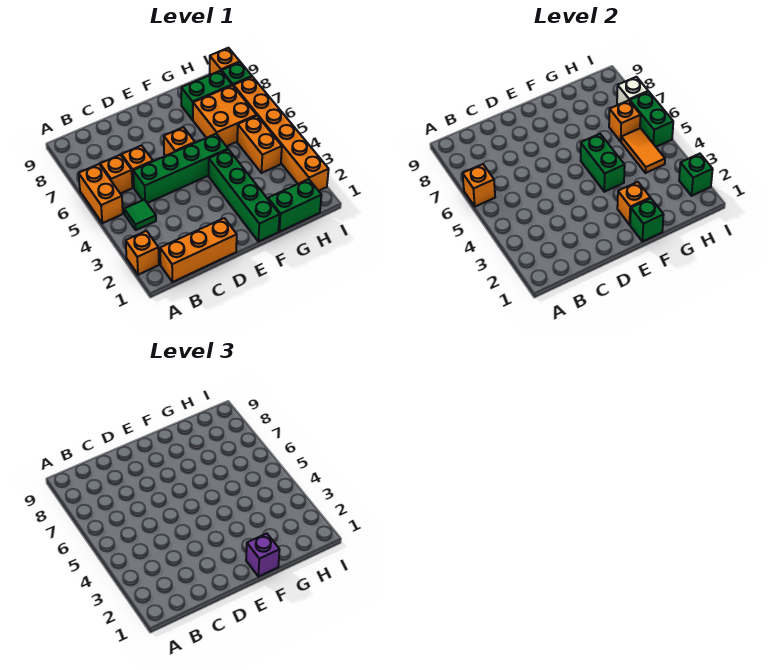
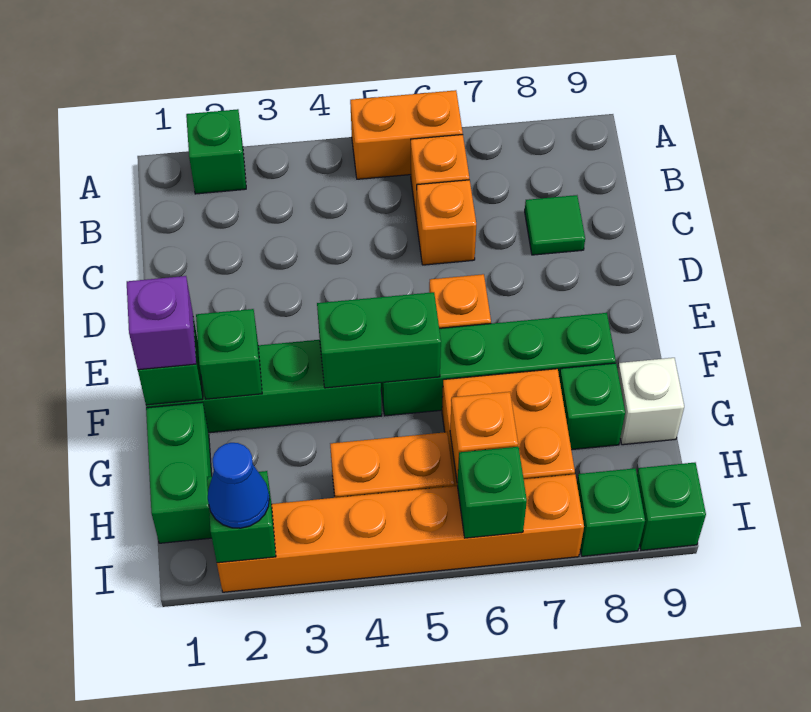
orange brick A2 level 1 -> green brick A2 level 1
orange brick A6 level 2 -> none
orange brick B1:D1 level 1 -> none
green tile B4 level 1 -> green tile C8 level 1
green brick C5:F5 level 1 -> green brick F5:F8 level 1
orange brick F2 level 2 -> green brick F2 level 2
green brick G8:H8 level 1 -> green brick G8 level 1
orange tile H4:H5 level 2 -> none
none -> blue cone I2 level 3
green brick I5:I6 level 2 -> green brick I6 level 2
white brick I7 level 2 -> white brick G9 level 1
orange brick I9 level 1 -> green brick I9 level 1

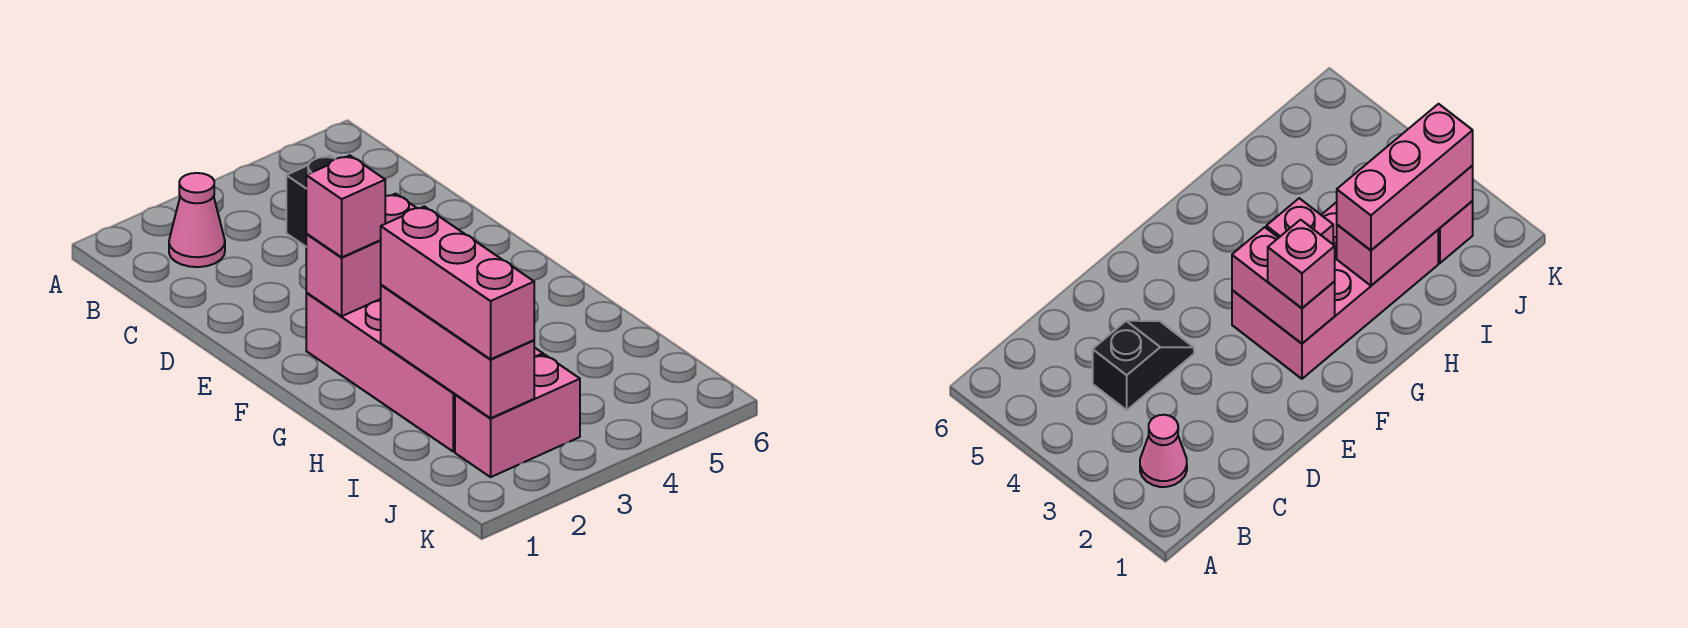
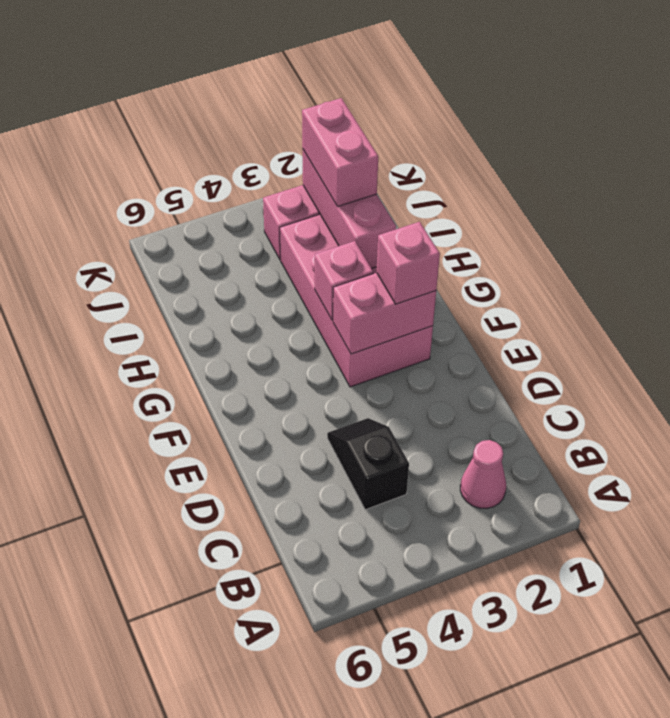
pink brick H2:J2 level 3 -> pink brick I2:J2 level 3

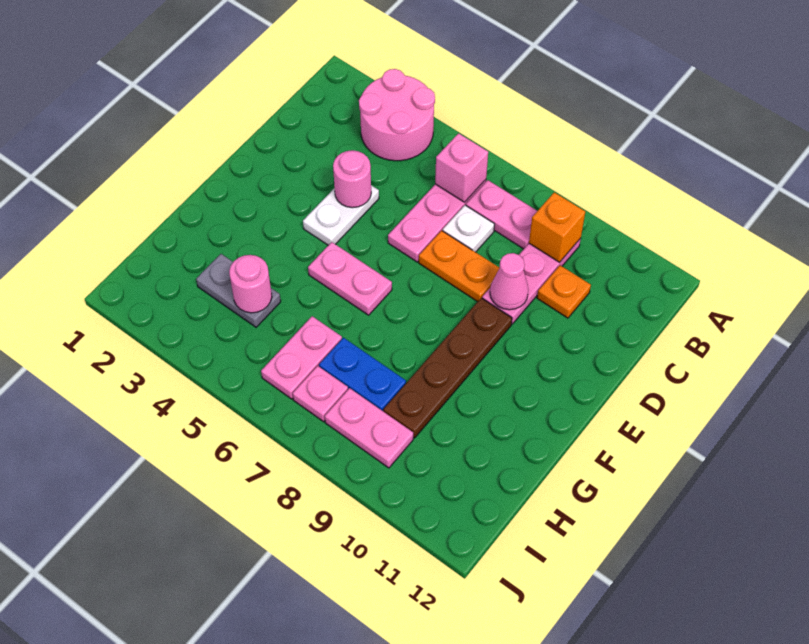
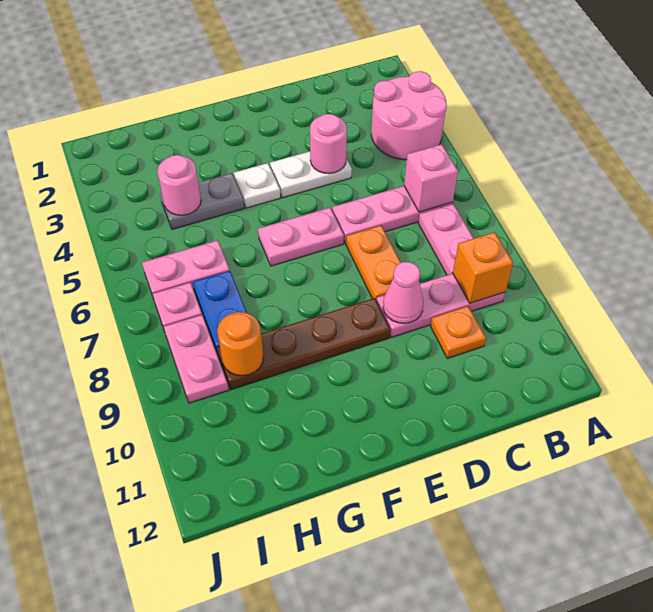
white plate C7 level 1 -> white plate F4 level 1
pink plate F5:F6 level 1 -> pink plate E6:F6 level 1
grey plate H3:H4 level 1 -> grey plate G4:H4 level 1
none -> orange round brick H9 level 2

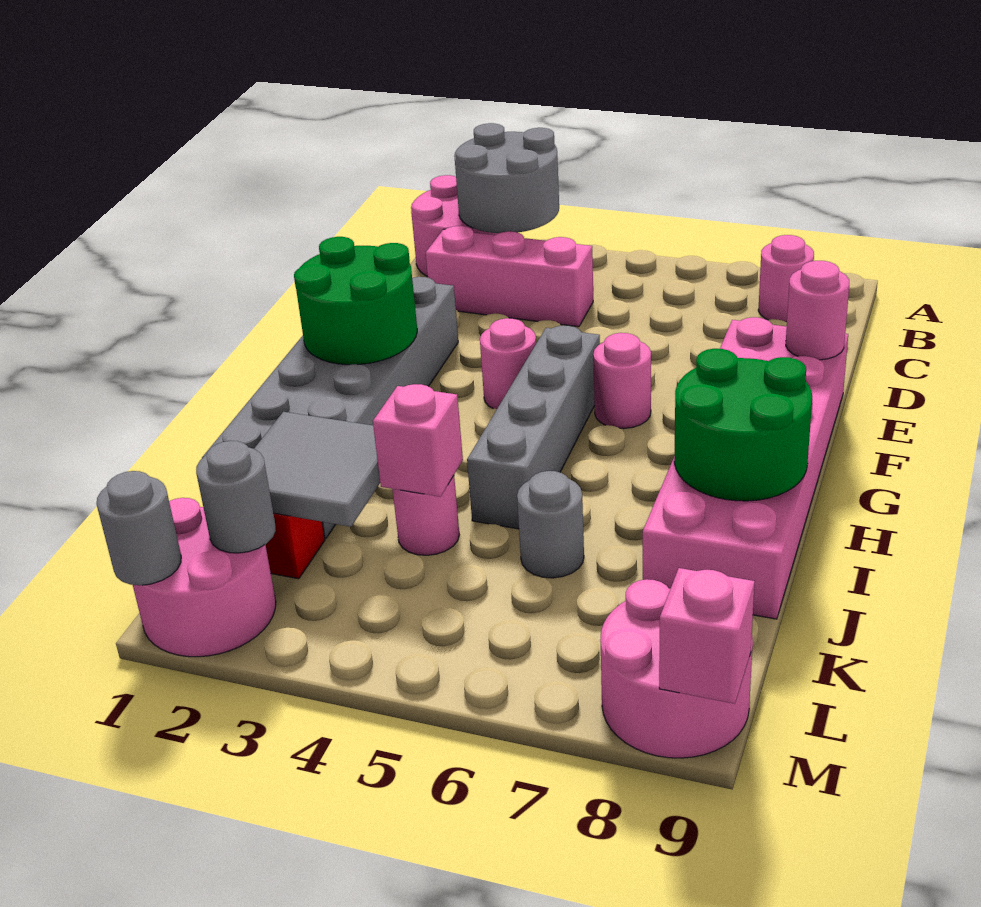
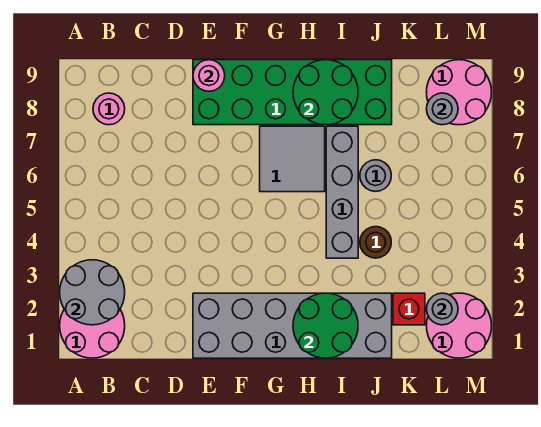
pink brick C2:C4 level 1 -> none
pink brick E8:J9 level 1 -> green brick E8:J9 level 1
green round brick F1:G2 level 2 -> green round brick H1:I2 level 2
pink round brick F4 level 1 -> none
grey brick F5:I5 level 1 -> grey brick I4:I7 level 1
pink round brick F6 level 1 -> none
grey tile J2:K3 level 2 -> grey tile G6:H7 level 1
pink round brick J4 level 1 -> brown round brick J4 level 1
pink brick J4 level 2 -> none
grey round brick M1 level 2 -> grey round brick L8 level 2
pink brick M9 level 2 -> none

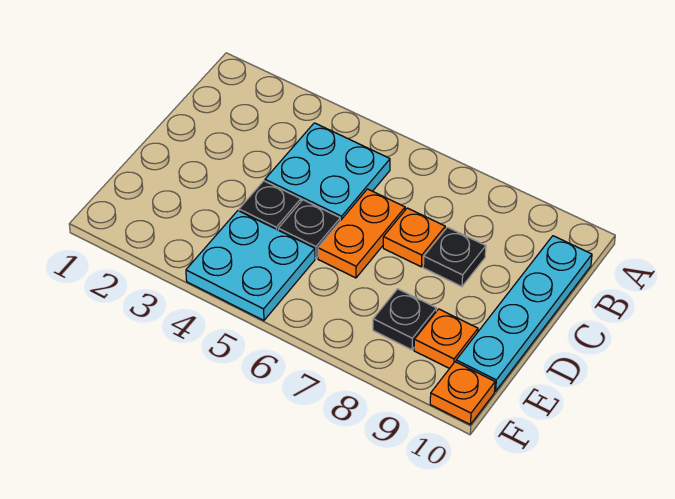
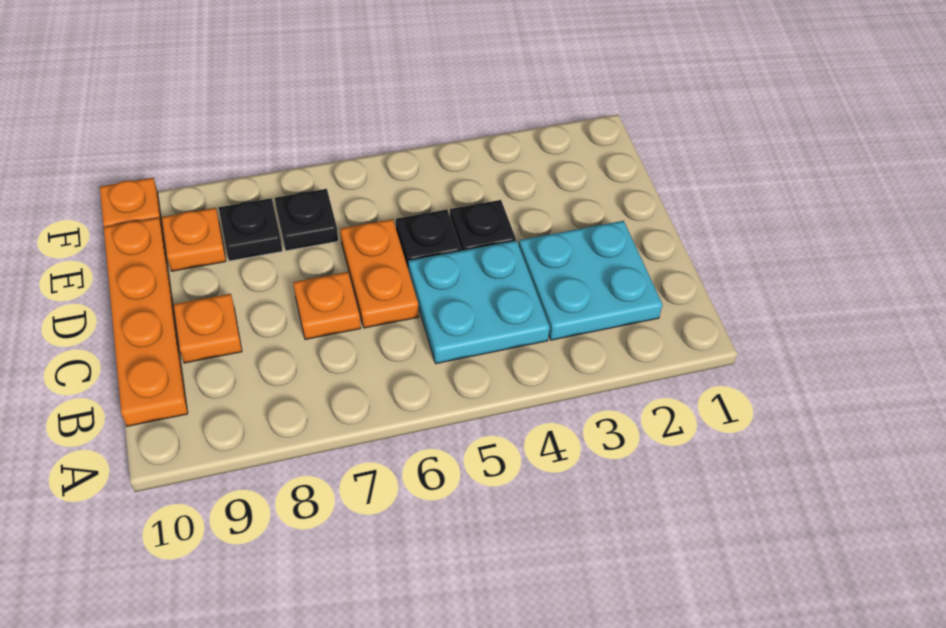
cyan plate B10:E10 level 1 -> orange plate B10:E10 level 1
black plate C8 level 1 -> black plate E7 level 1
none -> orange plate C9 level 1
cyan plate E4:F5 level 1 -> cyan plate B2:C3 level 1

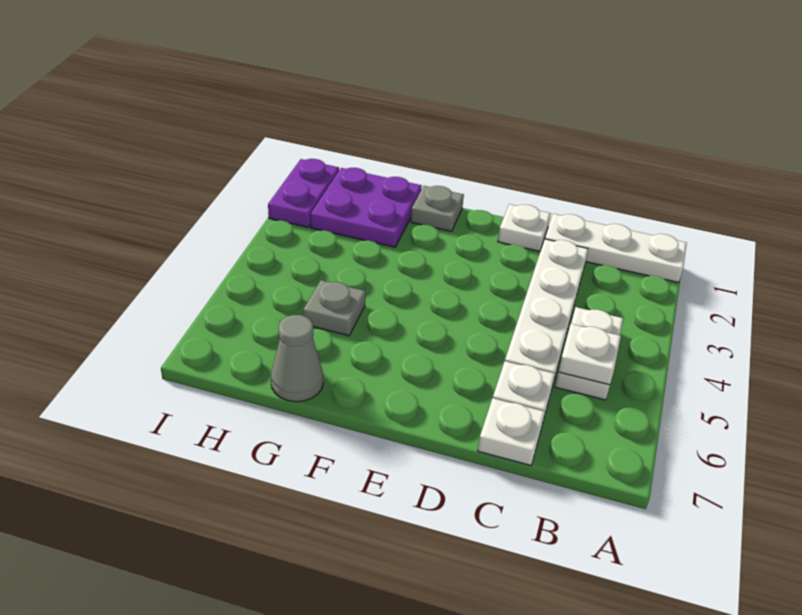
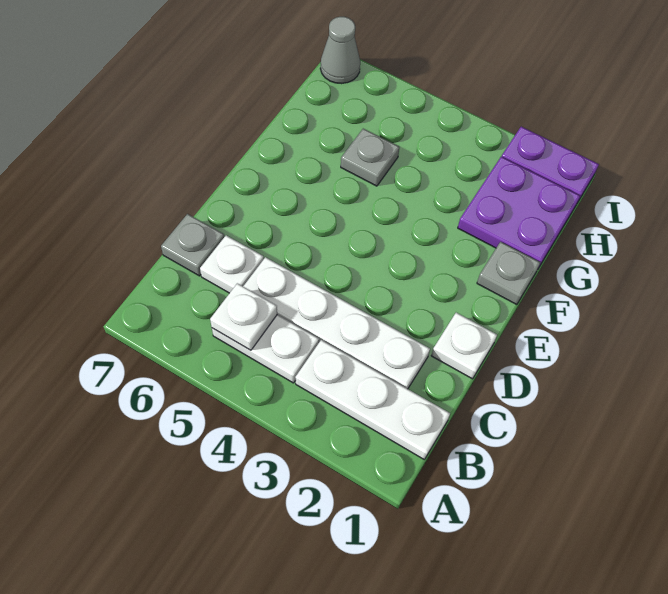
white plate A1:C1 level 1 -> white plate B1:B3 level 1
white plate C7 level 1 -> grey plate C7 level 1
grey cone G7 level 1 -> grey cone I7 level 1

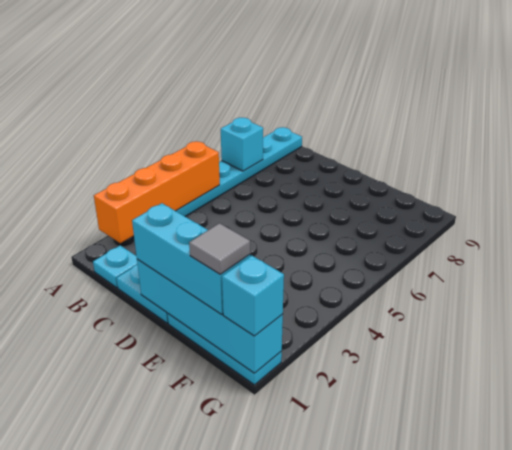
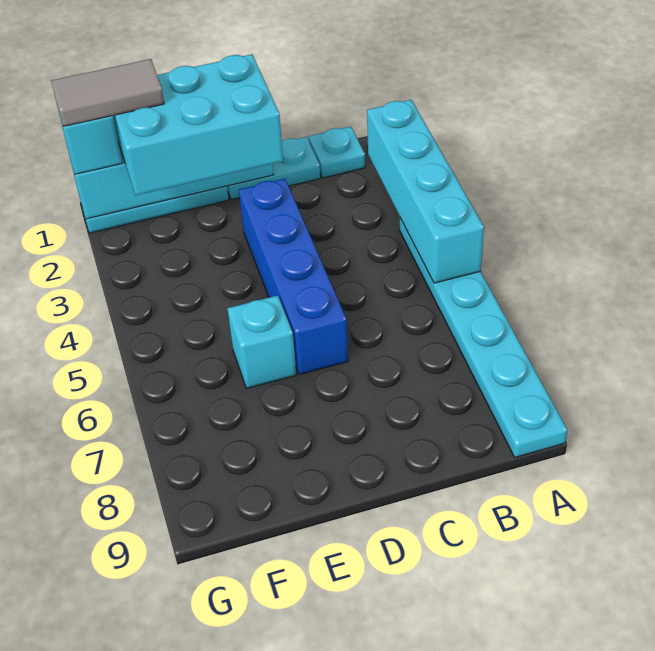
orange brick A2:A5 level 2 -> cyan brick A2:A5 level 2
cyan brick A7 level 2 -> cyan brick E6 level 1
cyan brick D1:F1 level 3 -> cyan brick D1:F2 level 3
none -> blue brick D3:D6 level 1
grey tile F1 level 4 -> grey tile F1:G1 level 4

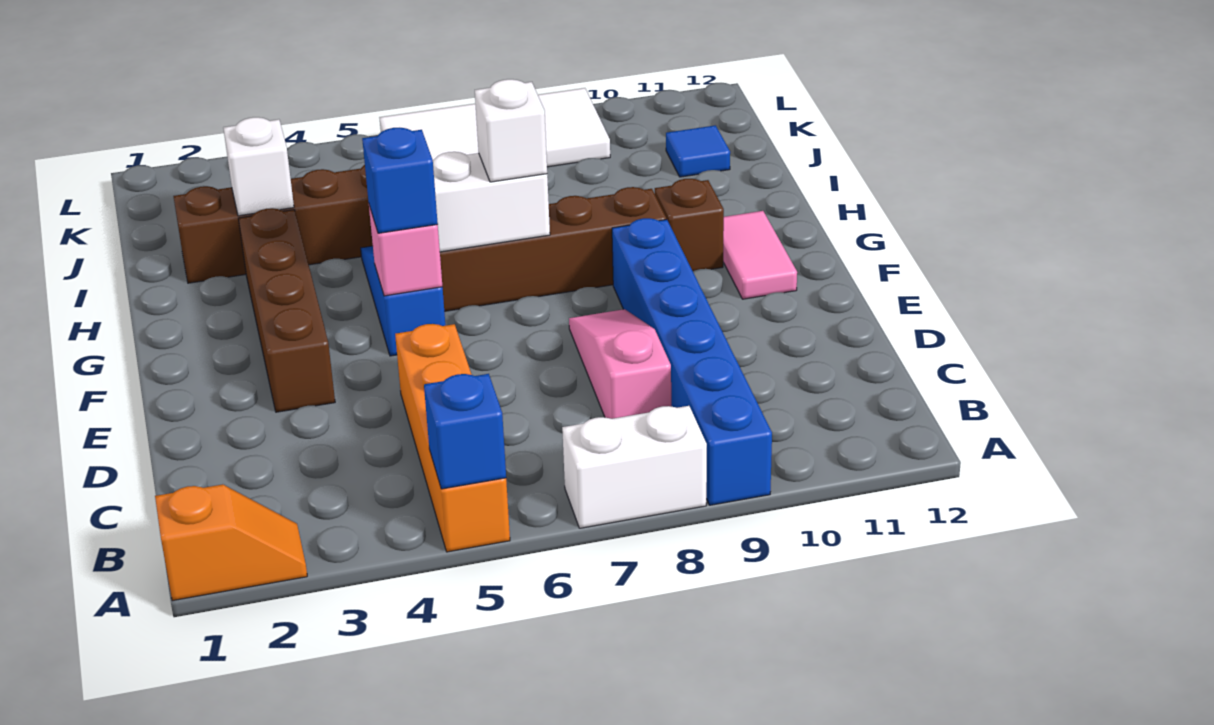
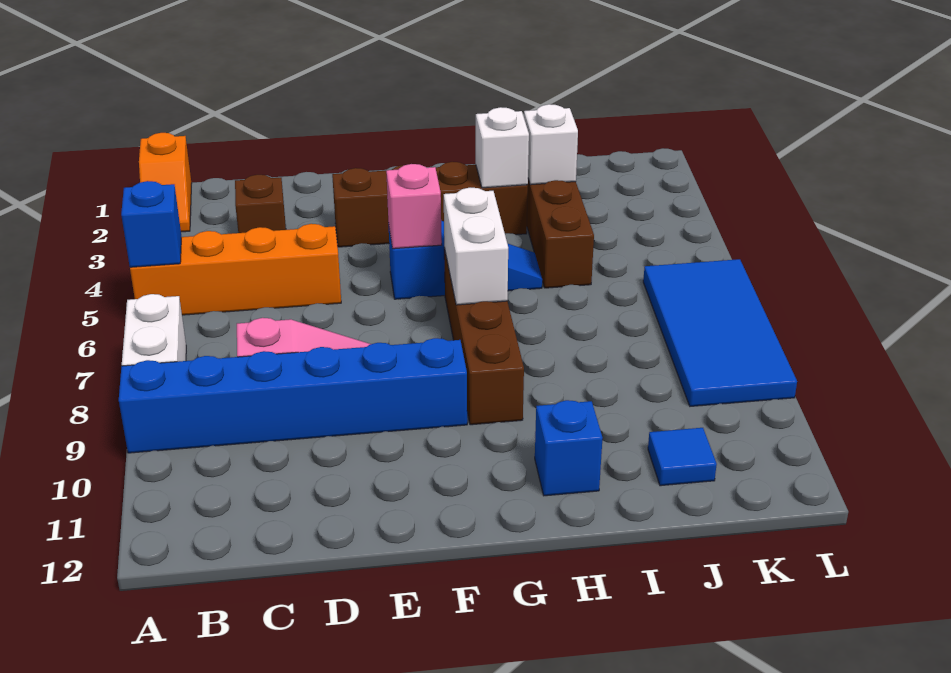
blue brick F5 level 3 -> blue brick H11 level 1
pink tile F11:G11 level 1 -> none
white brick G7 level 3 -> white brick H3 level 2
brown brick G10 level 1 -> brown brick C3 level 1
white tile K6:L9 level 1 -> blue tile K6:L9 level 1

*Problem statement*
If a line in the data holds the string "cyan", copy that line.

*Written solution*
cyan plate B10:E10 level 1 -> orange plate B10:E10 level 1
cyan plate E4:F5 level 1 -> cyan plate B2:C3 level 1
orange brick A2:A5 level 2 -> cyan brick A2:A5 level 2
cyan brick A7 level 2 -> cyan brick E6 level 1
cyan brick D1:F1 level 3 -> cyan brick D1:F2 level 3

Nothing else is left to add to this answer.